◆ AIM OF THE TASK
Write out exactly what each line says, starting with the first line below and ending on the one with "gray square: (78, 149)".

Top of EXERCISE MATERIALS

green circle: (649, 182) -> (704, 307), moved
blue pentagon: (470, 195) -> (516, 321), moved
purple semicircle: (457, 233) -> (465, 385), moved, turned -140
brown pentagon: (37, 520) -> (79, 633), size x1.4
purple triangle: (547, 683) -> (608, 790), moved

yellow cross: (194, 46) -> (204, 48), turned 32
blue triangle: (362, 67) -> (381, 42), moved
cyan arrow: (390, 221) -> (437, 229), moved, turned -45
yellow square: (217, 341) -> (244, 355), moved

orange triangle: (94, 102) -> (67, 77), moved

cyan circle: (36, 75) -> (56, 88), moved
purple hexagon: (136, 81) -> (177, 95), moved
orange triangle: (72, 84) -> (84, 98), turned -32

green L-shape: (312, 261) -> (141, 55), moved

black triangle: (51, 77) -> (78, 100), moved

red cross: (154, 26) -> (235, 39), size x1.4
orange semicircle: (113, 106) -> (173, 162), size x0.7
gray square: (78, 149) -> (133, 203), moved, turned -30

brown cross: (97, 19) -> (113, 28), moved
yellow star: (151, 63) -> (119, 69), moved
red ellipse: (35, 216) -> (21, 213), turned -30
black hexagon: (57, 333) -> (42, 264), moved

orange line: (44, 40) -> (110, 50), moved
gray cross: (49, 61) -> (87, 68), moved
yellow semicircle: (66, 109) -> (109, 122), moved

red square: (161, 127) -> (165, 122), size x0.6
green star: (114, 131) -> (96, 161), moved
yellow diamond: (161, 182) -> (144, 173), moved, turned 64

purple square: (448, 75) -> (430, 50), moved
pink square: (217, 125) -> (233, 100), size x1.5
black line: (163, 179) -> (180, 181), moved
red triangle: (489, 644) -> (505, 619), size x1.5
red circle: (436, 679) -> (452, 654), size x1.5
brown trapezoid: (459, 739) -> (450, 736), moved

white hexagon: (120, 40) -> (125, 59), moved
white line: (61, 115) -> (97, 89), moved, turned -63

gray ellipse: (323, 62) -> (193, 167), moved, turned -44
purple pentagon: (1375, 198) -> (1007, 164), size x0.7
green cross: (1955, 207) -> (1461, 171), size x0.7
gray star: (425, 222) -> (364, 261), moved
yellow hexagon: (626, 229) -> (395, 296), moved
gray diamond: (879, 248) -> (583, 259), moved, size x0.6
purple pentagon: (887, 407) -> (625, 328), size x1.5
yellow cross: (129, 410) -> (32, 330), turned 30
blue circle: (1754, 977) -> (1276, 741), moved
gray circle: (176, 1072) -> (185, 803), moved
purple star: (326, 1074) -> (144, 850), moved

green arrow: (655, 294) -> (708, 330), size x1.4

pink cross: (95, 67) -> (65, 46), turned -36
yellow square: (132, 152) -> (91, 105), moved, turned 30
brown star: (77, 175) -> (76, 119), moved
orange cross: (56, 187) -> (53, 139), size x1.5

Bottom of EXERCISE MATERIALS

◆ SOLUTION TO THE EXERCISE
green circle: (649, 182) -> (704, 307), moved
blue pentagon: (470, 195) -> (516, 321), moved
purple semicircle: (457, 233) -> (465, 385), moved, turned -140
brown pentagon: (37, 520) -> (79, 633), size x1.4
purple triangle: (547, 683) -> (608, 790), moved

yellow cross: (194, 46) -> (204, 48), turned 32
blue triangle: (362, 67) -> (381, 42), moved
cyan arrow: (390, 221) -> (437, 229), moved, turned -45
yellow square: (217, 341) -> (244, 355), moved

orange triangle: (94, 102) -> (67, 77), moved

cyan circle: (36, 75) -> (56, 88), moved
purple hexagon: (136, 81) -> (177, 95), moved
orange triangle: (72, 84) -> (84, 98), turned -32

green L-shape: (312, 261) -> (141, 55), moved

black triangle: (51, 77) -> (78, 100), moved

red cross: (154, 26) -> (235, 39), size x1.4
orange semicircle: (113, 106) -> (173, 162), size x0.7
gray square: (78, 149) -> (133, 203), moved, turned -30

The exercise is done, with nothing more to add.